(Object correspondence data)
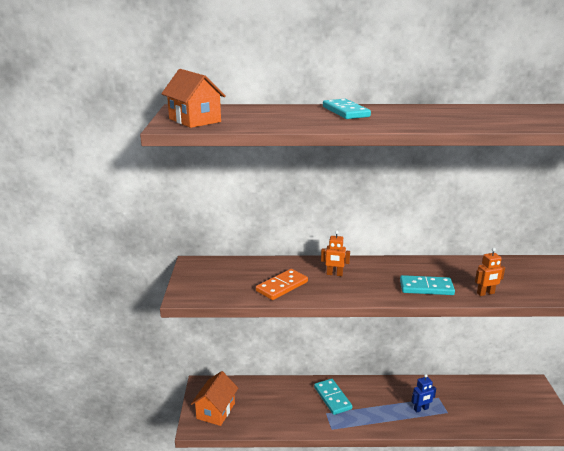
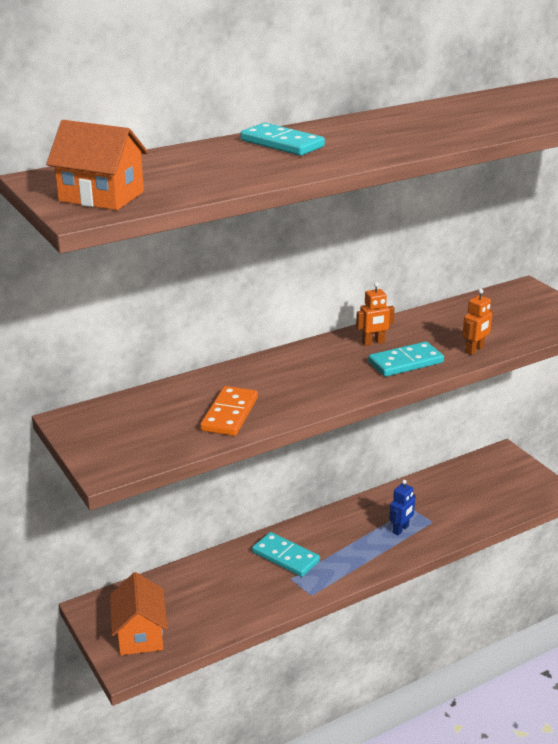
camera: 30 degrees left, 5 degrees up
orange robot [321,231,350,276] -> orange robot moved to [356,282,395,346]

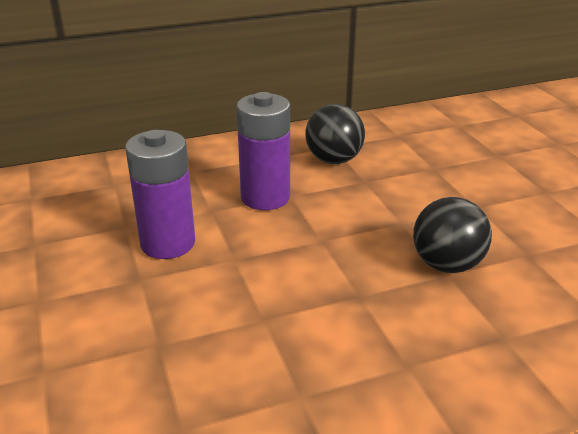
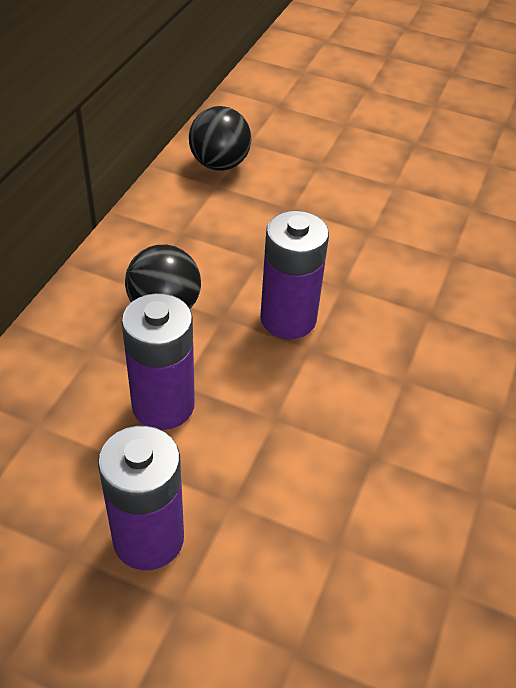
camera: 50 degrees left, 15 degrees up
black ball [413,197,492,273] -> black ball moved to [189,106,251,171]
none -> purple battery [260,210,329,339]

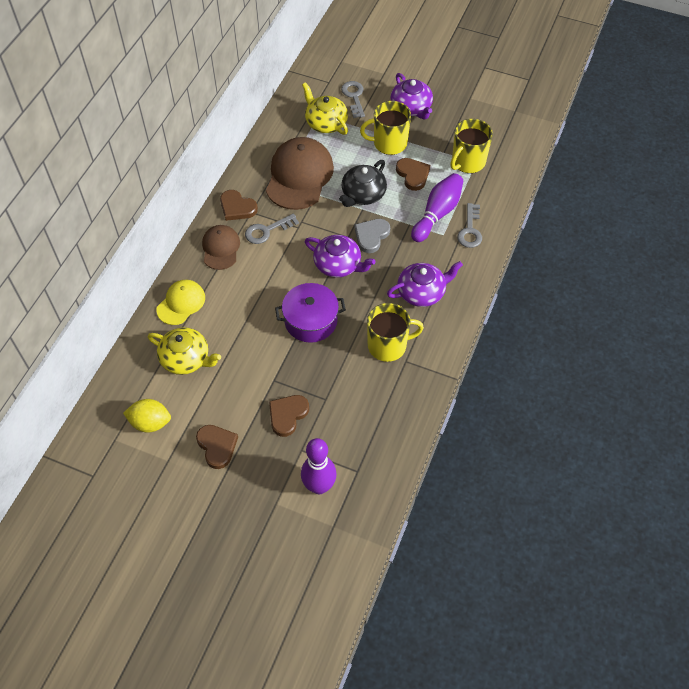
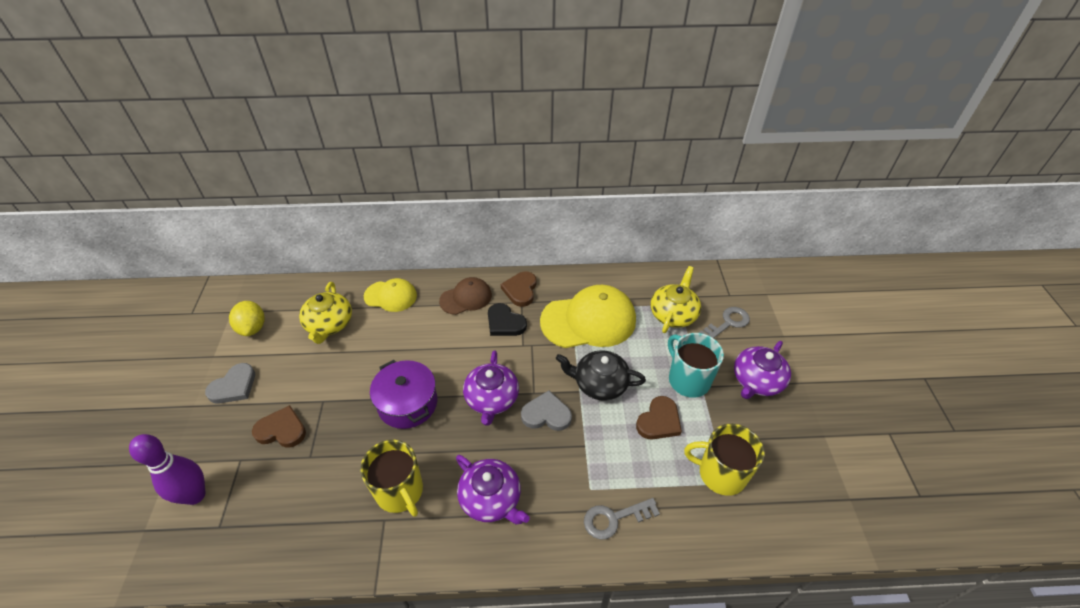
camera: 65 degrees right, 10 degrees down
brown heart [196,425,238,469] -> grey heart [205,363,255,404]
grey key [245,214,299,244] -> black heart [488,303,527,336]
brown cap [266,137,334,210] -> yellow cap [540,285,636,348]
yellow mug [360,101,411,155] -> turquoise mug [668,333,724,398]
purple bowling pin [411,173,463,242] -> none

TASK BRIEF ▸ Your answer should consist of each line of the data above in which the word "none" occurs.

PROBLEM SOLUTION ▸
none -> purple battery [260,210,329,339]
purple bowling pin [411,173,463,242] -> none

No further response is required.